WHAT THIS TASK INVOLVES: In the material below, please retype the lines from the very first through the one with "DUMBBELL (1st from left)", exactly and without pictures.

THE INPUT:

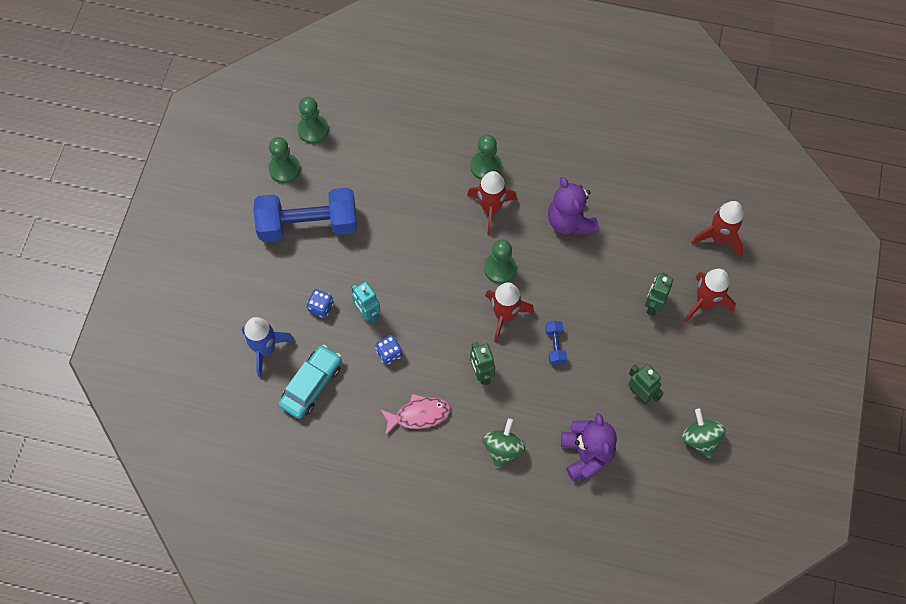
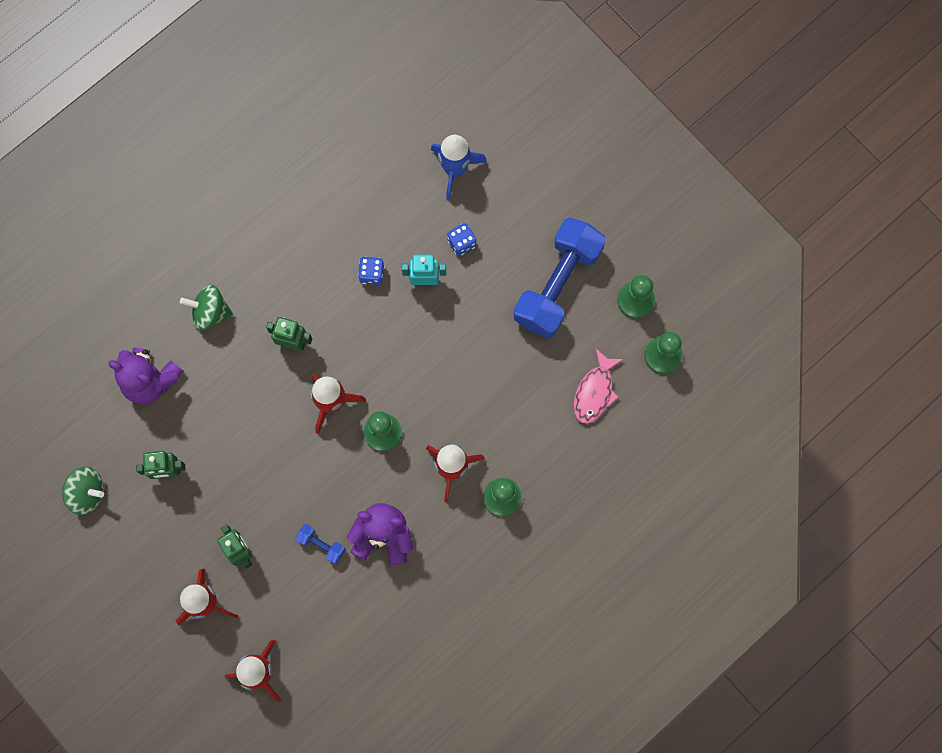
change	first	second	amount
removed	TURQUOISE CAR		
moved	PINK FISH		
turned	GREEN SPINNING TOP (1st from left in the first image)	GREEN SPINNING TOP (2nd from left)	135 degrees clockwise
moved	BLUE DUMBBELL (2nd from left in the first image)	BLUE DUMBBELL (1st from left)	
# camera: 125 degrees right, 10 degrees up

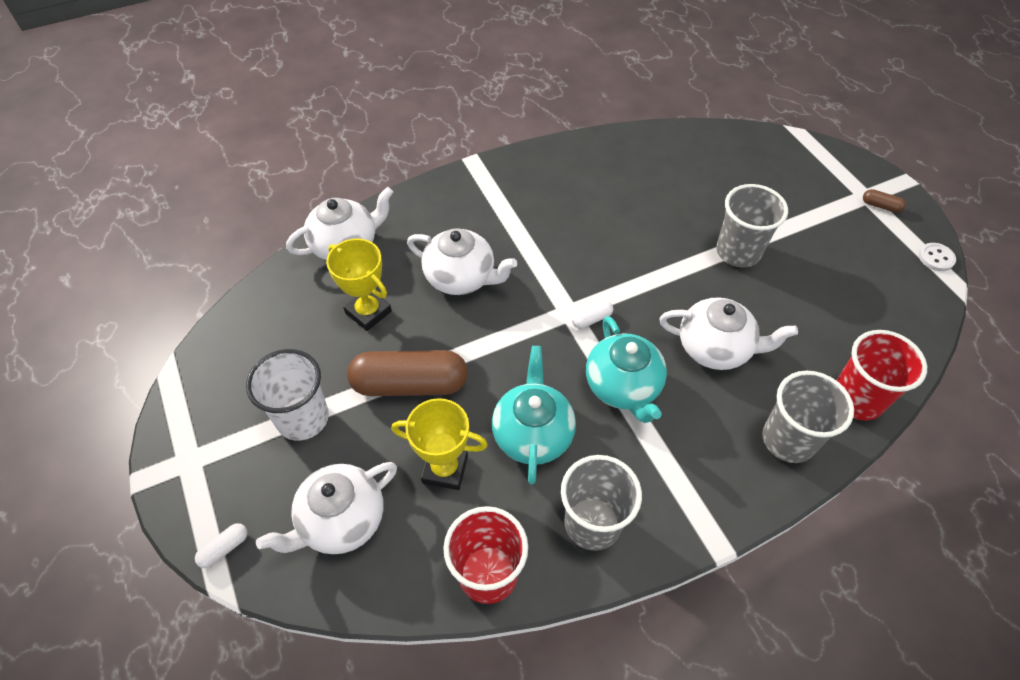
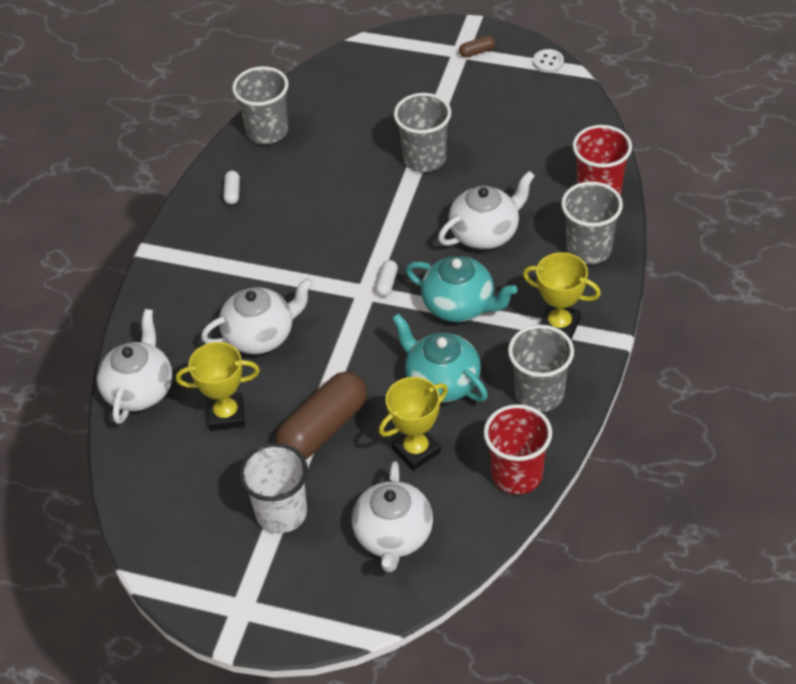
change	first	second	amount
moved	WHITE CAPSULE (1st from left)		
added		GREY CUP (1st from left)	
added		YELLOW TROPHY (3rd from left)	
# camera: 45 degrees left, 5 degrees down

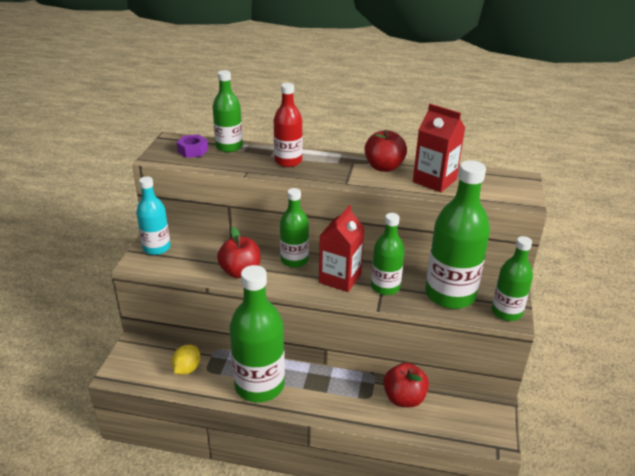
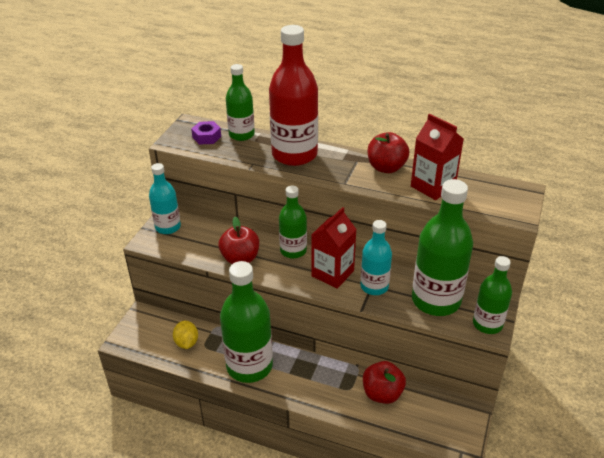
change	first	second	amount
turned	YELLOW LEMON		45 degrees counterclockwise
resized	RED BOTTLE		x1.70
recoloured	GREEN BOTTLE (4th from left)	TURQUOISE BOTTLE (2nd from left)	
# camera: 10 degrees right, 5 degrees up

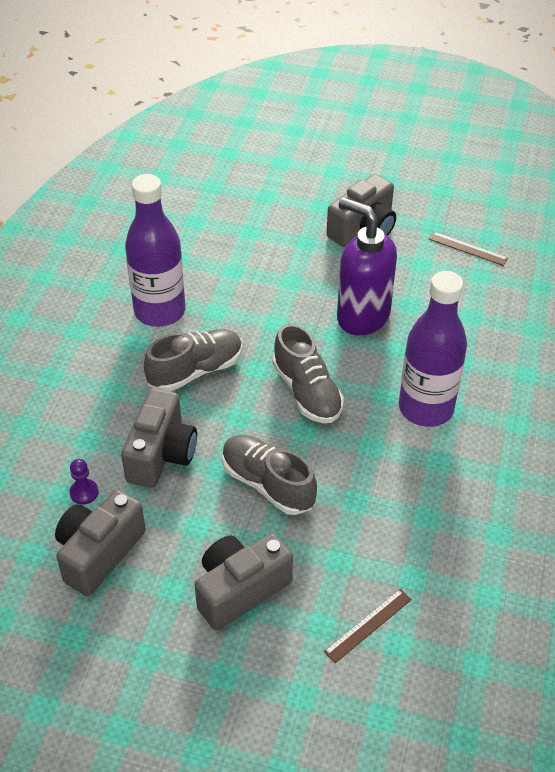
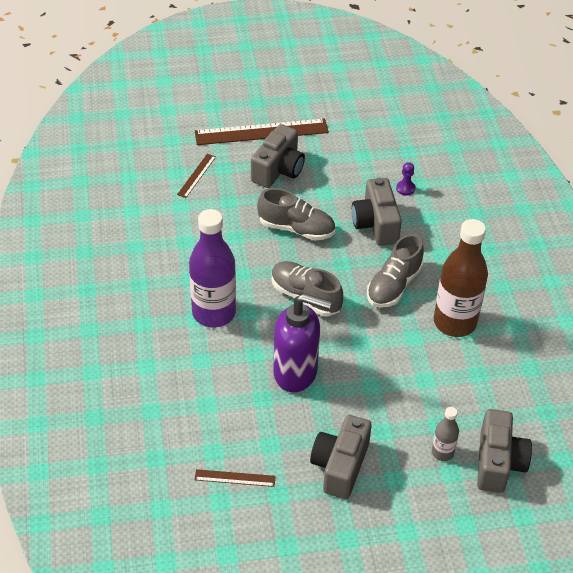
change	first	second	amount
moved	GREY CAMERA (1st from left in the first image)	GREY CAMERA (4th from left)	
recoloured	PURPLE BOTTLE (1st from left)	BROWN BOTTLE	
added		BROWN RULER (3rd from left)	
added		GREY BOTTLE	
# camera: 155 degrees right, 0 degrees up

REPLY TO THE EXERCISE:
change	first	second	amount
removed	TURQUOISE CAR		
moved	PINK FISH		
turned	GREEN SPINNING TOP (1st from left in the first image)	GREEN SPINNING TOP (2nd from left)	135 degrees clockwise
moved	BLUE DUMBBELL (2nd from left in the first image)	BLUE DUMBBELL (1st from left)	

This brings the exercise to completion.